Work to complete
In the records below, repeat word for word the part that opens with the line containing "Melbourne: 1:26 -> 1:22" and closes with the line containing "Riga: 9:30 -> 12:30", including both of those lines and nothing else.

Stored records
— BEGIN —
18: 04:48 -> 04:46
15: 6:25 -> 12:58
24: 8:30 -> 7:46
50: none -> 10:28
— END —
— BEGIN —
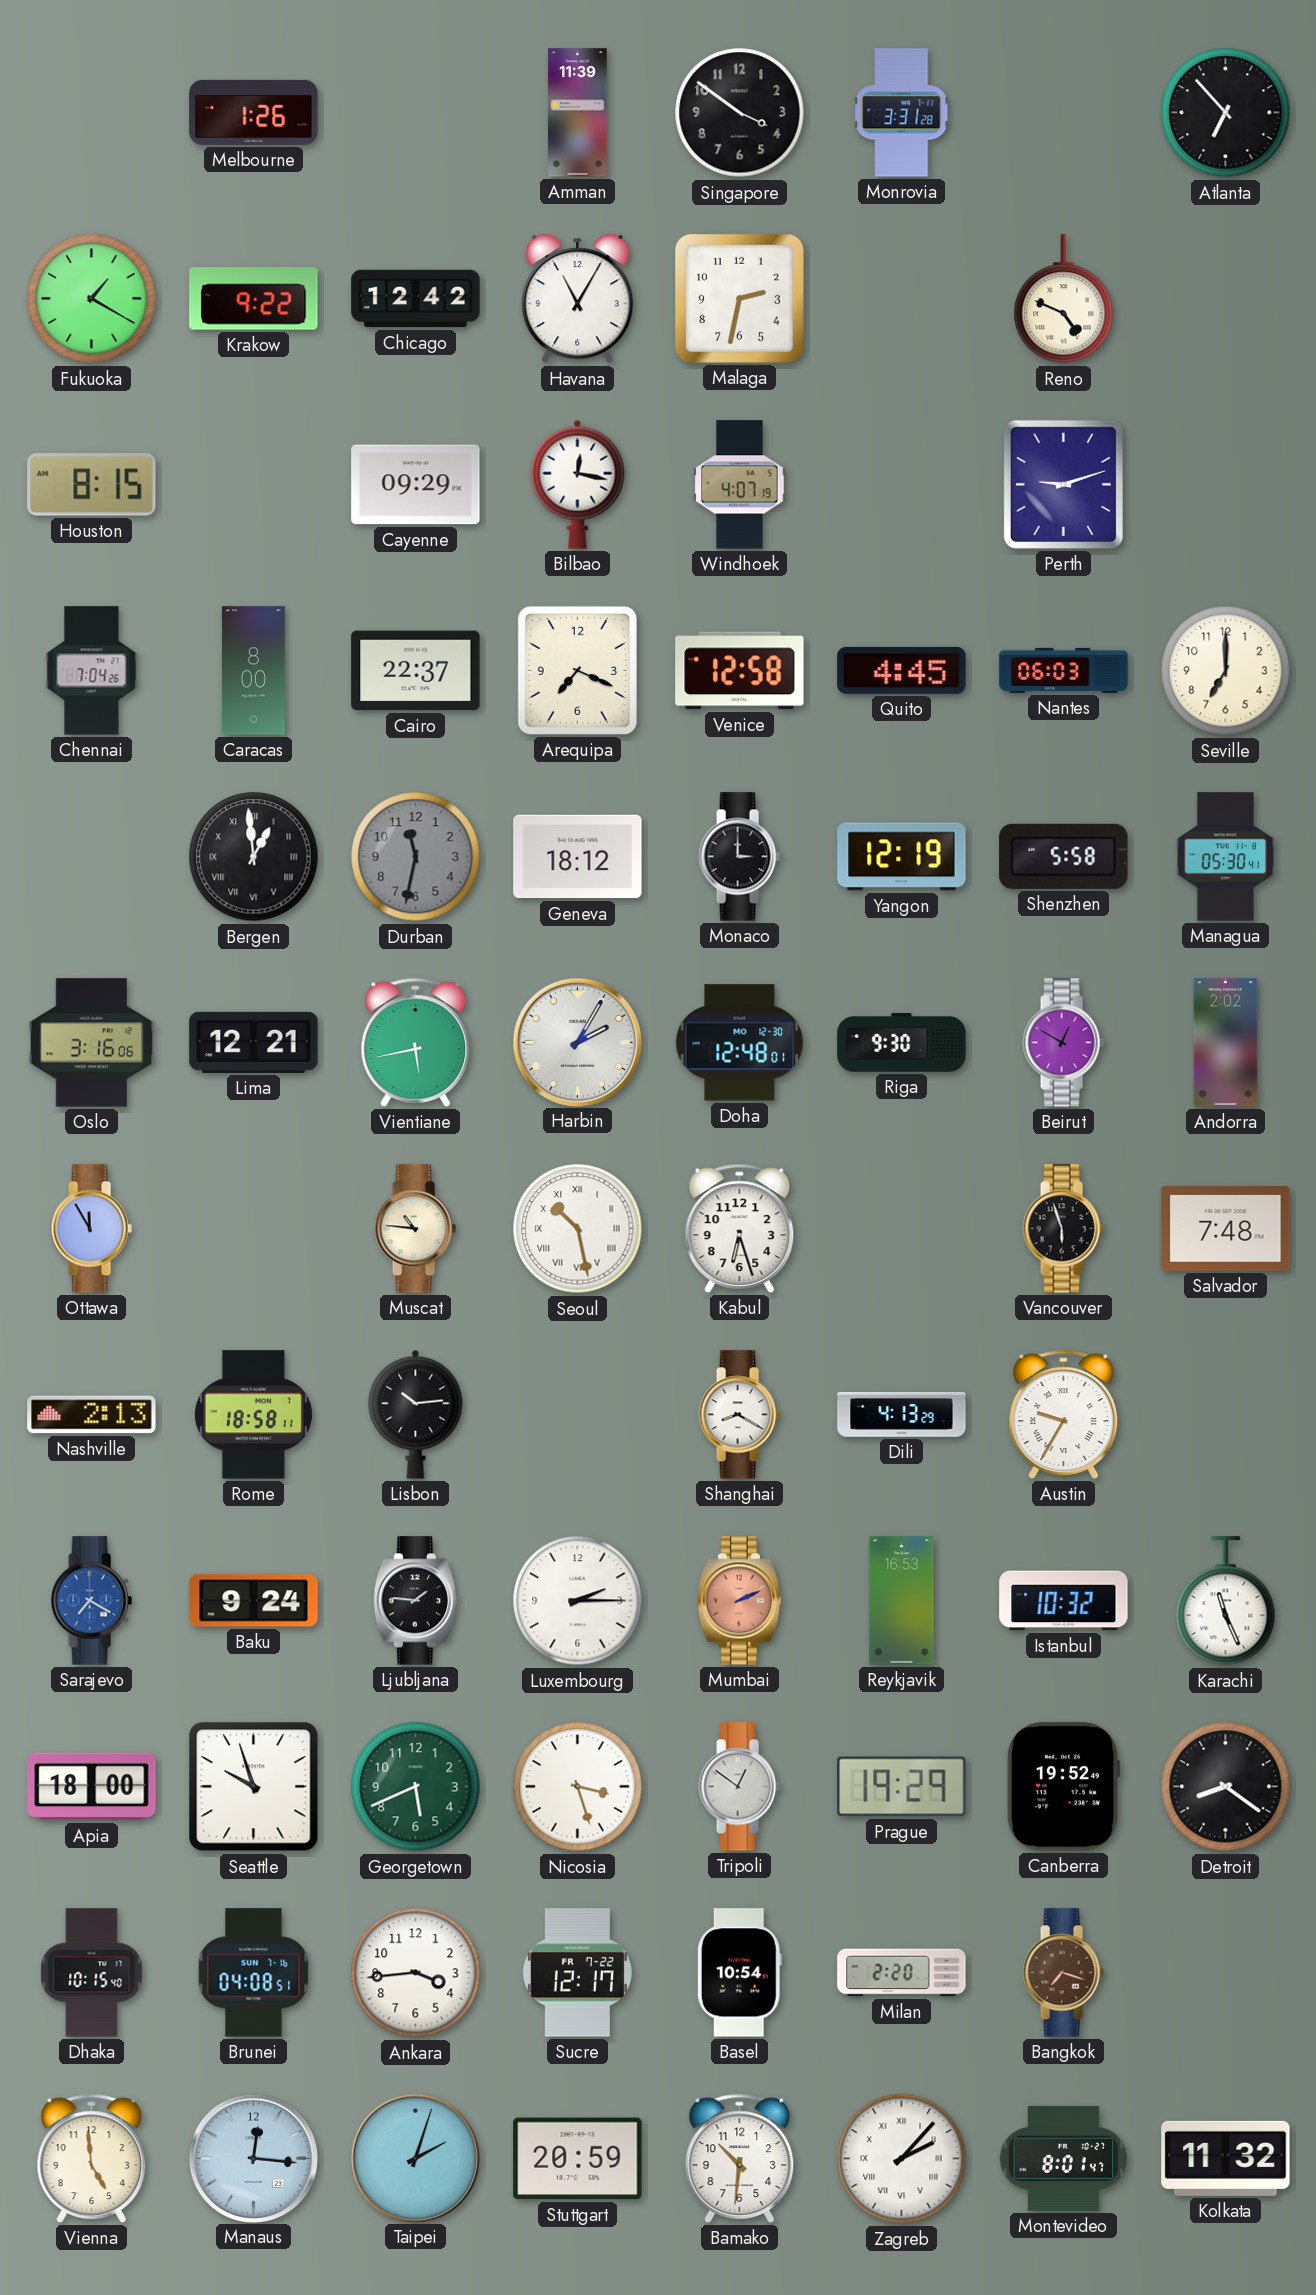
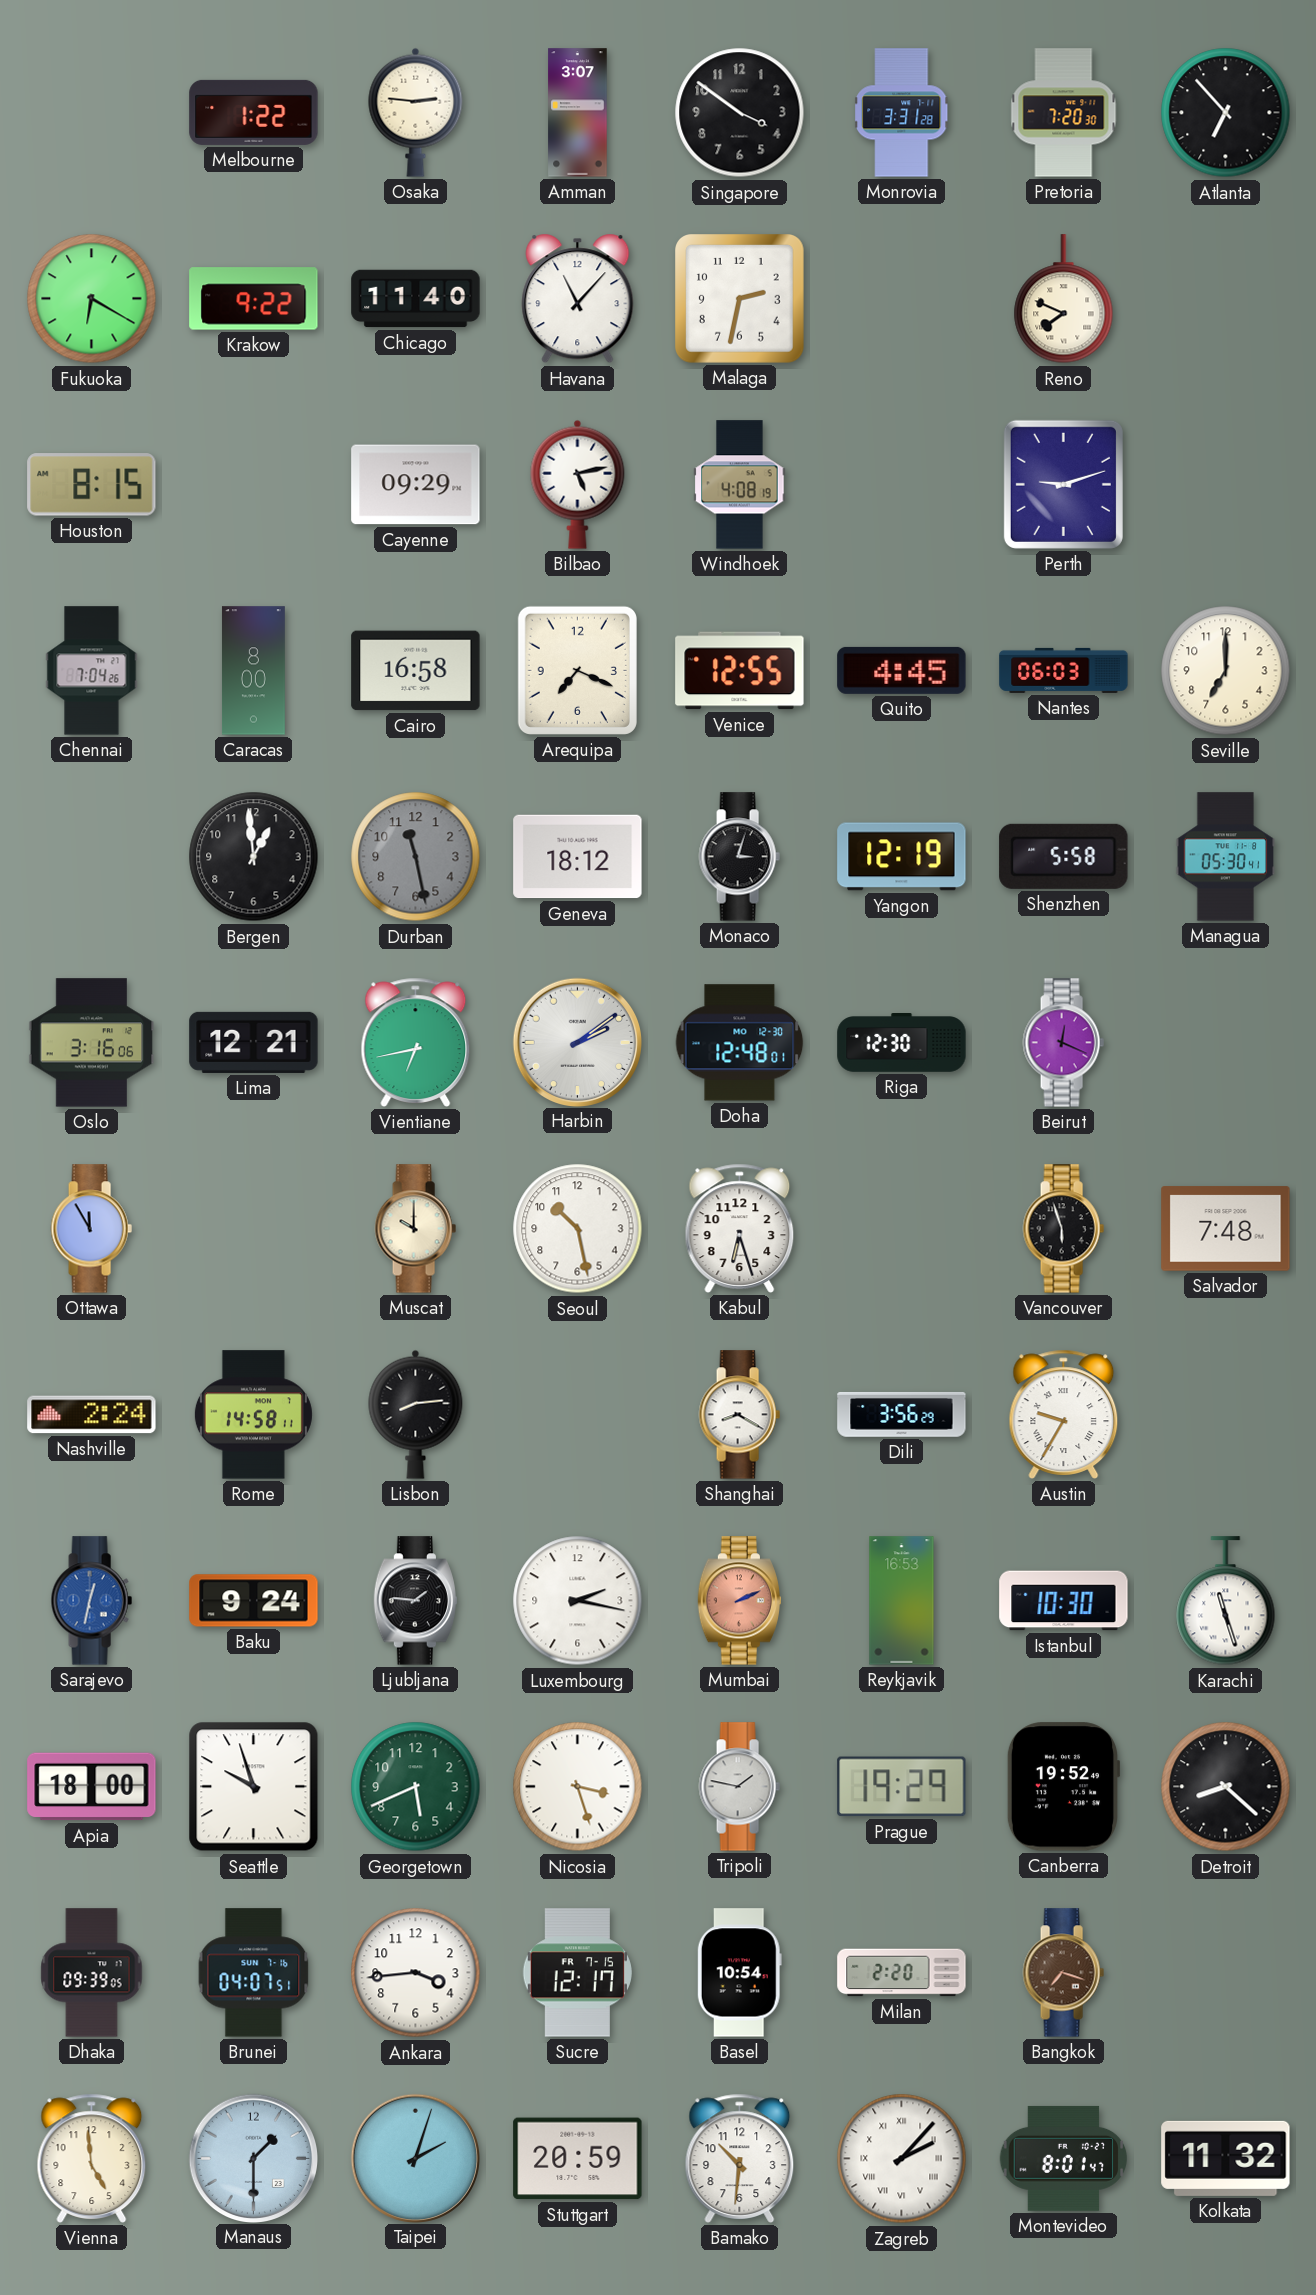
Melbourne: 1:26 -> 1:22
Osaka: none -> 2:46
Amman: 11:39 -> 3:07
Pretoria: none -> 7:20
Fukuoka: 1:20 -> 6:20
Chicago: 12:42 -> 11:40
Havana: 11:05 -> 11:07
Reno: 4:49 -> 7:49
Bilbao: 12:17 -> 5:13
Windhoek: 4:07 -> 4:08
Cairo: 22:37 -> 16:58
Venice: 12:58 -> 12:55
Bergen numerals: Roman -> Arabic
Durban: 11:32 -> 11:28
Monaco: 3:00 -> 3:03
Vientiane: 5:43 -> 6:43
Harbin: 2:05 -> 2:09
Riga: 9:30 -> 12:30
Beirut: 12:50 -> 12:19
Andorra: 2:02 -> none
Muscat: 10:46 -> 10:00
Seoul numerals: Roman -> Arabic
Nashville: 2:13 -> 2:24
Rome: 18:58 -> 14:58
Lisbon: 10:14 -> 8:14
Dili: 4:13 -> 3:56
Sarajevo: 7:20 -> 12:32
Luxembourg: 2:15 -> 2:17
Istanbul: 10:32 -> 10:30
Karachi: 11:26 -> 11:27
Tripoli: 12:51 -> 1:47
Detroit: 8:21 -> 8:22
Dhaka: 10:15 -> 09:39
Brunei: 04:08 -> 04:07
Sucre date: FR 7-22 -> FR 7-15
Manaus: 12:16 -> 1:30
— END —
Correct answer
Melbourne: 1:26 -> 1:22
Osaka: none -> 2:46
Amman: 11:39 -> 3:07
Pretoria: none -> 7:20
Fukuoka: 1:20 -> 6:20
Chicago: 12:42 -> 11:40
Havana: 11:05 -> 11:07
Reno: 4:49 -> 7:49
Bilbao: 12:17 -> 5:13
Windhoek: 4:07 -> 4:08
Cairo: 22:37 -> 16:58
Venice: 12:58 -> 12:55
Bergen numerals: Roman -> Arabic
Durban: 11:32 -> 11:28
Monaco: 3:00 -> 3:03
Vientiane: 5:43 -> 6:43
Harbin: 2:05 -> 2:09
Riga: 9:30 -> 12:30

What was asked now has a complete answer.